*WHAT YOU SHOULD DO*: Set the entries below down again, please. Match them exactly.

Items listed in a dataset

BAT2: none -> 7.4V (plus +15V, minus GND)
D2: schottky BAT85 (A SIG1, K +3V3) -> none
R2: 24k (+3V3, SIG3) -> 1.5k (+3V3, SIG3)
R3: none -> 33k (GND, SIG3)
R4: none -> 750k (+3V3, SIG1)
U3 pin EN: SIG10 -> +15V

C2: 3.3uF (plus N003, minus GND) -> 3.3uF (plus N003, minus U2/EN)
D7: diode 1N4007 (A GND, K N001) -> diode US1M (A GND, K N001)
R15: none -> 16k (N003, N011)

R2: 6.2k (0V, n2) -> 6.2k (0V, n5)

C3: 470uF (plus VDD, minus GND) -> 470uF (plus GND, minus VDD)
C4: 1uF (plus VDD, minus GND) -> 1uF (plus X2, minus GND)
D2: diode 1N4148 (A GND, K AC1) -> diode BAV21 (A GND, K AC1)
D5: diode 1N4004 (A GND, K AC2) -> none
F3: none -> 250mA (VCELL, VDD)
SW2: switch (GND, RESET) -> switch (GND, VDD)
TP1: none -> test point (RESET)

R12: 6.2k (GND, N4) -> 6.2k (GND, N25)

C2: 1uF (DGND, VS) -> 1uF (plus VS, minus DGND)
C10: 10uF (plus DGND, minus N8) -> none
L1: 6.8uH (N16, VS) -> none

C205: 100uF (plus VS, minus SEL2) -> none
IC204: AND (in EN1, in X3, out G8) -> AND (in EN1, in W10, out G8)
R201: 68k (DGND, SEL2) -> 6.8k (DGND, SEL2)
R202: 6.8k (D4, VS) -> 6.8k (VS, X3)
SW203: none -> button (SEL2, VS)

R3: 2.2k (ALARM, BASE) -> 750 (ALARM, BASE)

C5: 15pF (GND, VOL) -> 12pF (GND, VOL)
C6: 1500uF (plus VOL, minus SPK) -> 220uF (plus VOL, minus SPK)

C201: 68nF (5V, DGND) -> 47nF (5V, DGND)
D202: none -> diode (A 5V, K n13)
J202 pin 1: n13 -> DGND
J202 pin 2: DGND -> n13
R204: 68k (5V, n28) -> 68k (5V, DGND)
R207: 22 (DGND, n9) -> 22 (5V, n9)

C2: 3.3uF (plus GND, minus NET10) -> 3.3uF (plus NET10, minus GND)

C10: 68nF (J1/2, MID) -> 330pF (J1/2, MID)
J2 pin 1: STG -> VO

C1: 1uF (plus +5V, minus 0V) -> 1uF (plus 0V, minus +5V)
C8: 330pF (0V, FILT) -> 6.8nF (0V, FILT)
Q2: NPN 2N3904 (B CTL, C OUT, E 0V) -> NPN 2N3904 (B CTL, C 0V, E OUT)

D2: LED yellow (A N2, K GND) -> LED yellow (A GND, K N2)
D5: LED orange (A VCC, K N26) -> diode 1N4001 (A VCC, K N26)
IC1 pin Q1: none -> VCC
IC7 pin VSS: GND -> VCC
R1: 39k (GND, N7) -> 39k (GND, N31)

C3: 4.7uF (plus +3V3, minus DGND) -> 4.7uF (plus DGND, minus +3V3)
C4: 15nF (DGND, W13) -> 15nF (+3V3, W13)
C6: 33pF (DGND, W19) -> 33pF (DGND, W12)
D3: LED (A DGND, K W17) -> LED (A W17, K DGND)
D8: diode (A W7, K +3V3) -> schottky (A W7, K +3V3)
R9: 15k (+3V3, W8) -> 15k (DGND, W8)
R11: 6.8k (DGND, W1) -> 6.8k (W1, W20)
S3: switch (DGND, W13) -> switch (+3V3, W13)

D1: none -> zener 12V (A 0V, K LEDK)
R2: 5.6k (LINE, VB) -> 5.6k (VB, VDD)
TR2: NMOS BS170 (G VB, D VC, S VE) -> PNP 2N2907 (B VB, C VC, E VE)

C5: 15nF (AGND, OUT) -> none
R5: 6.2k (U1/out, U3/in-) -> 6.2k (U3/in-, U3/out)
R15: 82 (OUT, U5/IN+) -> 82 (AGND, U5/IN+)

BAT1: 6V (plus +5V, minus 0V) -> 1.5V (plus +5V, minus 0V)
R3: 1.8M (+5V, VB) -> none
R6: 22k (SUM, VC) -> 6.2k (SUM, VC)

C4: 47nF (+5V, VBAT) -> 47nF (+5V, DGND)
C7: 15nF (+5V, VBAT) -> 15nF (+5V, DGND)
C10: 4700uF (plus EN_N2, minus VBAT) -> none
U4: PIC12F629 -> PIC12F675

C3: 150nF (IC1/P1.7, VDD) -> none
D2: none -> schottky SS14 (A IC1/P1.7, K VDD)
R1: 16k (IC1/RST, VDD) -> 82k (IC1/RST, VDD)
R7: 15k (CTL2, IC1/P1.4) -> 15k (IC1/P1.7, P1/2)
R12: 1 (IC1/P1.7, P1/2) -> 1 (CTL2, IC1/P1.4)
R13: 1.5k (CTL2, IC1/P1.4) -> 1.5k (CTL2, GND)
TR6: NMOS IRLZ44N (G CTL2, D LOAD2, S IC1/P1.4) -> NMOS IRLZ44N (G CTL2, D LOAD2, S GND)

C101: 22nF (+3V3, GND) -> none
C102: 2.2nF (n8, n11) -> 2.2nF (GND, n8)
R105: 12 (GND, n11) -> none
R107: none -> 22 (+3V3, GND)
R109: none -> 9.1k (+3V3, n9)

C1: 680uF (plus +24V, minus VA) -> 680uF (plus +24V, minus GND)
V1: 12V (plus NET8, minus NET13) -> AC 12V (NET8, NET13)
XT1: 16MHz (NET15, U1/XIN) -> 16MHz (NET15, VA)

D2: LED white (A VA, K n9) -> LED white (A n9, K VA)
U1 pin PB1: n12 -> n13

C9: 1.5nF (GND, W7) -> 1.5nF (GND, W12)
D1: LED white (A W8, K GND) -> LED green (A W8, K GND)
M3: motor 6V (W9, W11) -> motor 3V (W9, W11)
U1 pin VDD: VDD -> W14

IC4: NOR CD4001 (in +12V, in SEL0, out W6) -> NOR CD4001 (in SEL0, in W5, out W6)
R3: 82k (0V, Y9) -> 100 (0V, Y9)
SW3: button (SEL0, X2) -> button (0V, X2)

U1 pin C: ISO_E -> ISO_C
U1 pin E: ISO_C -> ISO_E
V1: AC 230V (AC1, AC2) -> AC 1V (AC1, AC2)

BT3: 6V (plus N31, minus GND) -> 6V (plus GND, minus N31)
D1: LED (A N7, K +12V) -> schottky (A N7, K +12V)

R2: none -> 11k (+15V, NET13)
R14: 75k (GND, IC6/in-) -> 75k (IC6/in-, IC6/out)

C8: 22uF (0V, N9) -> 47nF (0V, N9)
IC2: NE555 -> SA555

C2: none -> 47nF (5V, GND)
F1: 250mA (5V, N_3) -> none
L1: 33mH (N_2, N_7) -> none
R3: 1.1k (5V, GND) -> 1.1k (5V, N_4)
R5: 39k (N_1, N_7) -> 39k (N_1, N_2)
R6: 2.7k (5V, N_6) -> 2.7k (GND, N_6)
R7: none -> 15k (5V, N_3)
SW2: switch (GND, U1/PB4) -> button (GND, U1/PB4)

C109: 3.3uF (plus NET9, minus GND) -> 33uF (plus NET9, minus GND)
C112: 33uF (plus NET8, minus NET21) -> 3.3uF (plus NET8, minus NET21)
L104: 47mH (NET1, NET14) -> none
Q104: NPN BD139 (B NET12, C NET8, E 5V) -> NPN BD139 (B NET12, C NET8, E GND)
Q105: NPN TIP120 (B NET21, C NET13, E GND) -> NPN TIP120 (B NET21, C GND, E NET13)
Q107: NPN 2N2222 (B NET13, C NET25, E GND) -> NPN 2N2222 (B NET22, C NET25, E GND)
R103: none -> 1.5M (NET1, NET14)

*ANSWER FOR THIS EXERCISE*:
BAT2: none -> 7.4V (plus +15V, minus GND)
D2: schottky BAT85 (A SIG1, K +3V3) -> none
R2: 24k (+3V3, SIG3) -> 1.5k (+3V3, SIG3)
R3: none -> 33k (GND, SIG3)
R4: none -> 750k (+3V3, SIG1)
U3 pin EN: SIG10 -> +15V

C2: 3.3uF (plus N003, minus GND) -> 3.3uF (plus N003, minus U2/EN)
D7: diode 1N4007 (A GND, K N001) -> diode US1M (A GND, K N001)
R15: none -> 16k (N003, N011)

R2: 6.2k (0V, n2) -> 6.2k (0V, n5)

C3: 470uF (plus VDD, minus GND) -> 470uF (plus GND, minus VDD)
C4: 1uF (plus VDD, minus GND) -> 1uF (plus X2, minus GND)
D2: diode 1N4148 (A GND, K AC1) -> diode BAV21 (A GND, K AC1)
D5: diode 1N4004 (A GND, K AC2) -> none
F3: none -> 250mA (VCELL, VDD)
SW2: switch (GND, RESET) -> switch (GND, VDD)
TP1: none -> test point (RESET)

R12: 6.2k (GND, N4) -> 6.2k (GND, N25)

C2: 1uF (DGND, VS) -> 1uF (plus VS, minus DGND)
C10: 10uF (plus DGND, minus N8) -> none
L1: 6.8uH (N16, VS) -> none

C205: 100uF (plus VS, minus SEL2) -> none
IC204: AND (in EN1, in X3, out G8) -> AND (in EN1, in W10, out G8)
R201: 68k (DGND, SEL2) -> 6.8k (DGND, SEL2)
R202: 6.8k (D4, VS) -> 6.8k (VS, X3)
SW203: none -> button (SEL2, VS)

R3: 2.2k (ALARM, BASE) -> 750 (ALARM, BASE)

C5: 15pF (GND, VOL) -> 12pF (GND, VOL)
C6: 1500uF (plus VOL, minus SPK) -> 220uF (plus VOL, minus SPK)

C201: 68nF (5V, DGND) -> 47nF (5V, DGND)
D202: none -> diode (A 5V, K n13)
J202 pin 1: n13 -> DGND
J202 pin 2: DGND -> n13
R204: 68k (5V, n28) -> 68k (5V, DGND)
R207: 22 (DGND, n9) -> 22 (5V, n9)

C2: 3.3uF (plus GND, minus NET10) -> 3.3uF (plus NET10, minus GND)

C10: 68nF (J1/2, MID) -> 330pF (J1/2, MID)
J2 pin 1: STG -> VO

C1: 1uF (plus +5V, minus 0V) -> 1uF (plus 0V, minus +5V)
C8: 330pF (0V, FILT) -> 6.8nF (0V, FILT)
Q2: NPN 2N3904 (B CTL, C OUT, E 0V) -> NPN 2N3904 (B CTL, C 0V, E OUT)

D2: LED yellow (A N2, K GND) -> LED yellow (A GND, K N2)
D5: LED orange (A VCC, K N26) -> diode 1N4001 (A VCC, K N26)
IC1 pin Q1: none -> VCC
IC7 pin VSS: GND -> VCC
R1: 39k (GND, N7) -> 39k (GND, N31)

C3: 4.7uF (plus +3V3, minus DGND) -> 4.7uF (plus DGND, minus +3V3)
C4: 15nF (DGND, W13) -> 15nF (+3V3, W13)
C6: 33pF (DGND, W19) -> 33pF (DGND, W12)
D3: LED (A DGND, K W17) -> LED (A W17, K DGND)
D8: diode (A W7, K +3V3) -> schottky (A W7, K +3V3)
R9: 15k (+3V3, W8) -> 15k (DGND, W8)
R11: 6.8k (DGND, W1) -> 6.8k (W1, W20)
S3: switch (DGND, W13) -> switch (+3V3, W13)

D1: none -> zener 12V (A 0V, K LEDK)
R2: 5.6k (LINE, VB) -> 5.6k (VB, VDD)
TR2: NMOS BS170 (G VB, D VC, S VE) -> PNP 2N2907 (B VB, C VC, E VE)

C5: 15nF (AGND, OUT) -> none
R5: 6.2k (U1/out, U3/in-) -> 6.2k (U3/in-, U3/out)
R15: 82 (OUT, U5/IN+) -> 82 (AGND, U5/IN+)

BAT1: 6V (plus +5V, minus 0V) -> 1.5V (plus +5V, minus 0V)
R3: 1.8M (+5V, VB) -> none
R6: 22k (SUM, VC) -> 6.2k (SUM, VC)

C4: 47nF (+5V, VBAT) -> 47nF (+5V, DGND)
C7: 15nF (+5V, VBAT) -> 15nF (+5V, DGND)
C10: 4700uF (plus EN_N2, minus VBAT) -> none
U4: PIC12F629 -> PIC12F675

C3: 150nF (IC1/P1.7, VDD) -> none
D2: none -> schottky SS14 (A IC1/P1.7, K VDD)
R1: 16k (IC1/RST, VDD) -> 82k (IC1/RST, VDD)
R7: 15k (CTL2, IC1/P1.4) -> 15k (IC1/P1.7, P1/2)
R12: 1 (IC1/P1.7, P1/2) -> 1 (CTL2, IC1/P1.4)
R13: 1.5k (CTL2, IC1/P1.4) -> 1.5k (CTL2, GND)
TR6: NMOS IRLZ44N (G CTL2, D LOAD2, S IC1/P1.4) -> NMOS IRLZ44N (G CTL2, D LOAD2, S GND)

C101: 22nF (+3V3, GND) -> none
C102: 2.2nF (n8, n11) -> 2.2nF (GND, n8)
R105: 12 (GND, n11) -> none
R107: none -> 22 (+3V3, GND)
R109: none -> 9.1k (+3V3, n9)

C1: 680uF (plus +24V, minus VA) -> 680uF (plus +24V, minus GND)
V1: 12V (plus NET8, minus NET13) -> AC 12V (NET8, NET13)
XT1: 16MHz (NET15, U1/XIN) -> 16MHz (NET15, VA)

D2: LED white (A VA, K n9) -> LED white (A n9, K VA)
U1 pin PB1: n12 -> n13

C9: 1.5nF (GND, W7) -> 1.5nF (GND, W12)
D1: LED white (A W8, K GND) -> LED green (A W8, K GND)
M3: motor 6V (W9, W11) -> motor 3V (W9, W11)
U1 pin VDD: VDD -> W14

IC4: NOR CD4001 (in +12V, in SEL0, out W6) -> NOR CD4001 (in SEL0, in W5, out W6)
R3: 82k (0V, Y9) -> 100 (0V, Y9)
SW3: button (SEL0, X2) -> button (0V, X2)

U1 pin C: ISO_E -> ISO_C
U1 pin E: ISO_C -> ISO_E
V1: AC 230V (AC1, AC2) -> AC 1V (AC1, AC2)

BT3: 6V (plus N31, minus GND) -> 6V (plus GND, minus N31)
D1: LED (A N7, K +12V) -> schottky (A N7, K +12V)

R2: none -> 11k (+15V, NET13)
R14: 75k (GND, IC6/in-) -> 75k (IC6/in-, IC6/out)

C8: 22uF (0V, N9) -> 47nF (0V, N9)
IC2: NE555 -> SA555

C2: none -> 47nF (5V, GND)
F1: 250mA (5V, N_3) -> none
L1: 33mH (N_2, N_7) -> none
R3: 1.1k (5V, GND) -> 1.1k (5V, N_4)
R5: 39k (N_1, N_7) -> 39k (N_1, N_2)
R6: 2.7k (5V, N_6) -> 2.7k (GND, N_6)
R7: none -> 15k (5V, N_3)
SW2: switch (GND, U1/PB4) -> button (GND, U1/PB4)

C109: 3.3uF (plus NET9, minus GND) -> 33uF (plus NET9, minus GND)
C112: 33uF (plus NET8, minus NET21) -> 3.3uF (plus NET8, minus NET21)
L104: 47mH (NET1, NET14) -> none
Q104: NPN BD139 (B NET12, C NET8, E 5V) -> NPN BD139 (B NET12, C NET8, E GND)
Q105: NPN TIP120 (B NET21, C NET13, E GND) -> NPN TIP120 (B NET21, C GND, E NET13)
Q107: NPN 2N2222 (B NET13, C NET25, E GND) -> NPN 2N2222 (B NET22, C NET25, E GND)
R103: none -> 1.5M (NET1, NET14)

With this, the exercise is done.